> TASK OBJECTIVE: Give back each record precisely, pictures excluded.

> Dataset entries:
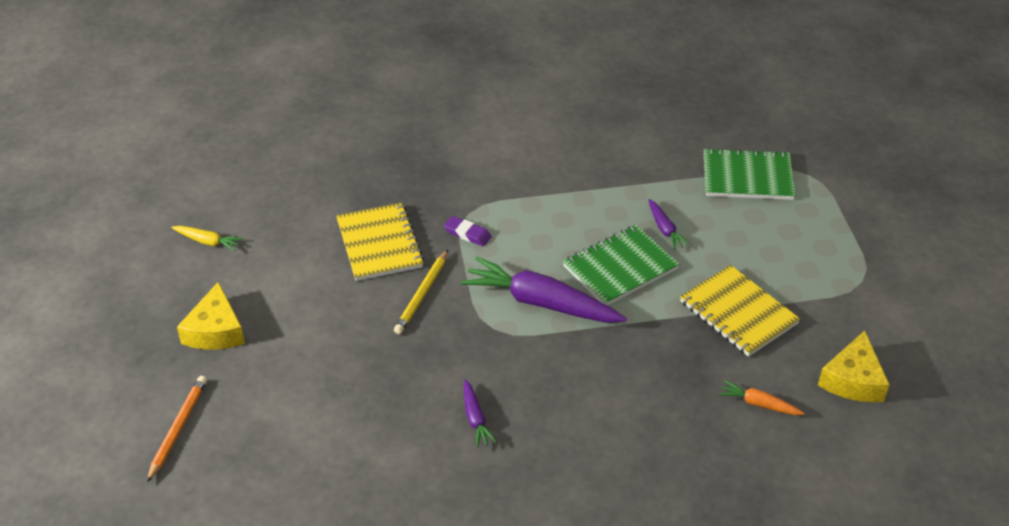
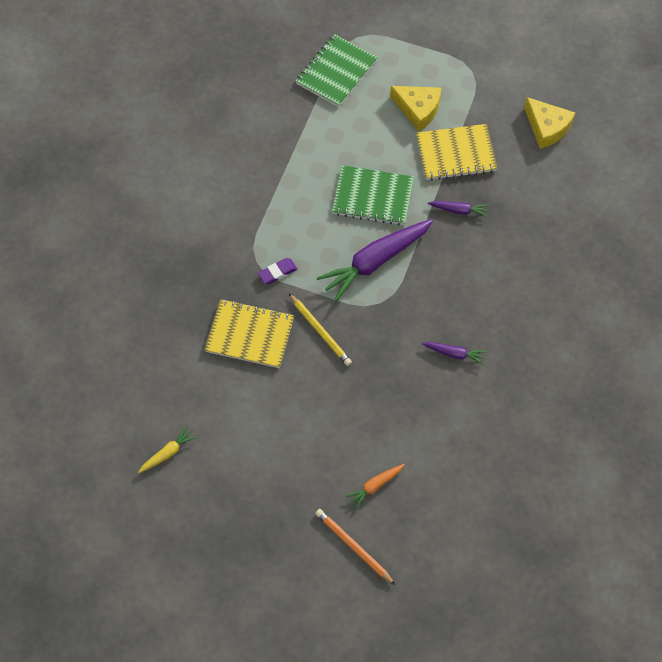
camera: 60 degrees left, 20 degrees up
yellow cheese [177,282,245,349] -> yellow cheese moved to [390,86,441,131]
green notebook [563,225,679,305] -> green notebook turned 75 degrees counterclockwise [332,165,414,226]
purple carrot [648,199,691,250] -> purple carrot moved to [428,201,489,217]
orange carrot [719,380,804,415] -> orange carrot moved to [346,464,405,509]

> EXPECTED ANSWER:
camera: 60 degrees left, 20 degrees up
yellow cheese [177,282,245,349] -> yellow cheese moved to [390,86,441,131]
green notebook [563,225,679,305] -> green notebook turned 75 degrees counterclockwise [332,165,414,226]
purple carrot [648,199,691,250] -> purple carrot moved to [428,201,489,217]
orange carrot [719,380,804,415] -> orange carrot moved to [346,464,405,509]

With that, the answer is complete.